--- Task instructions ---
Please write out the final portion of the records below exactly: the line containing "cyan star: moved 2 px left, 10 px up", every line after it, and nothing else.

Recorded data
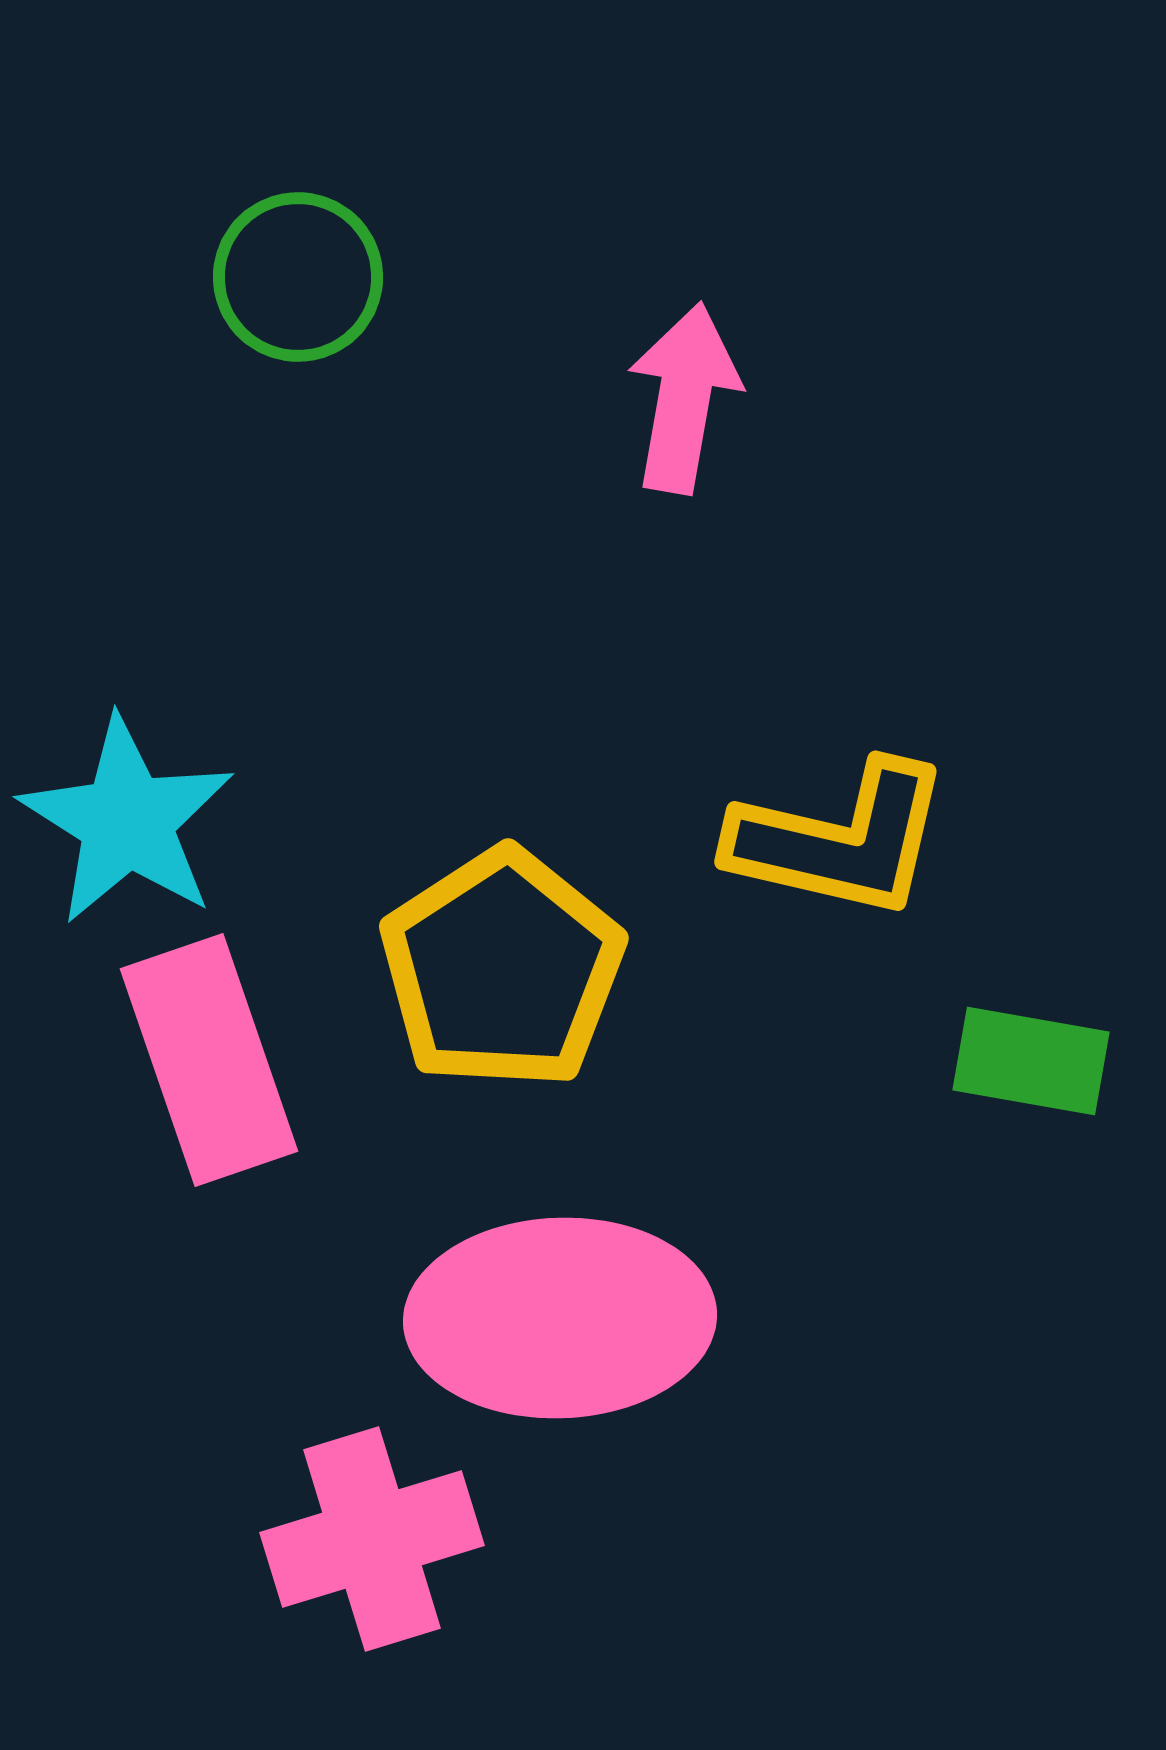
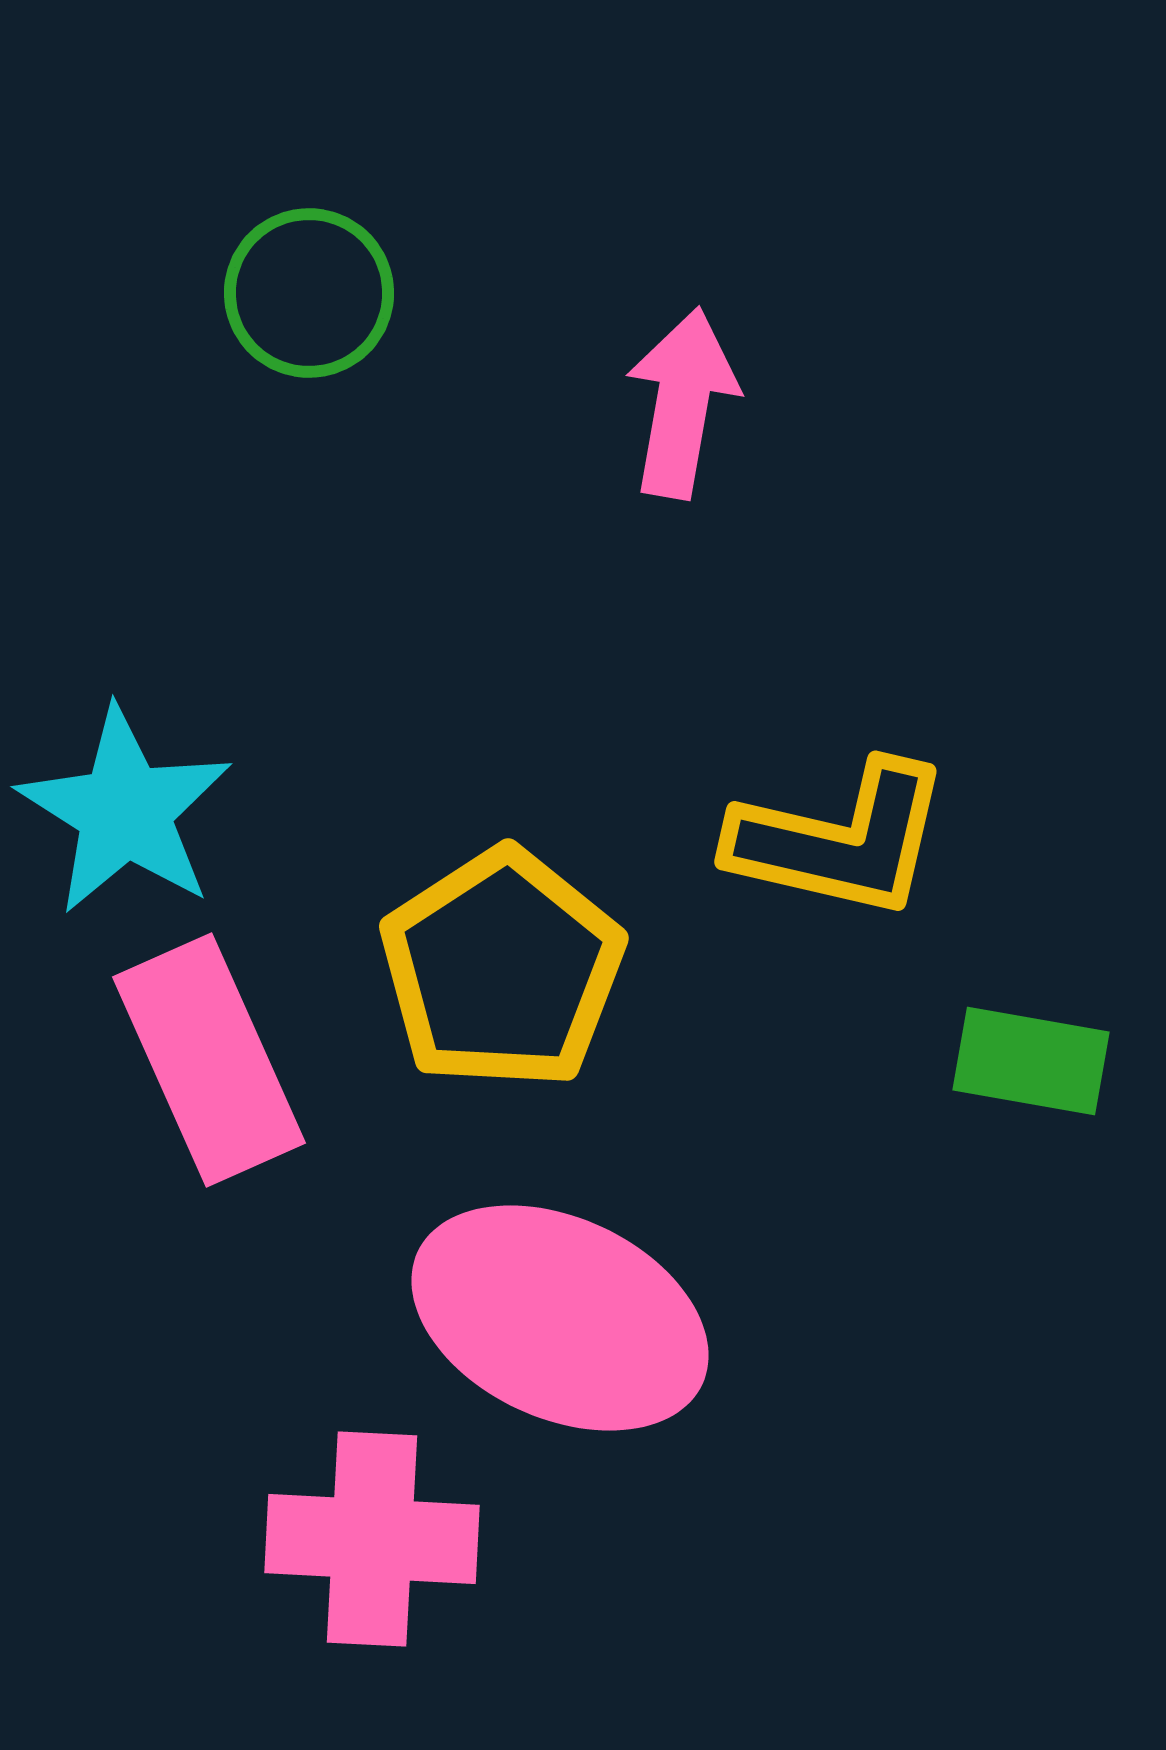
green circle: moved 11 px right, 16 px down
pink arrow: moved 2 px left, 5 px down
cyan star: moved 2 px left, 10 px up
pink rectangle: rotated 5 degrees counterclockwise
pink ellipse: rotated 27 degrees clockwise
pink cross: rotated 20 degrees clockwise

--- Answer for this exercise ---
cyan star: moved 2 px left, 10 px up
pink rectangle: rotated 5 degrees counterclockwise
pink ellipse: rotated 27 degrees clockwise
pink cross: rotated 20 degrees clockwise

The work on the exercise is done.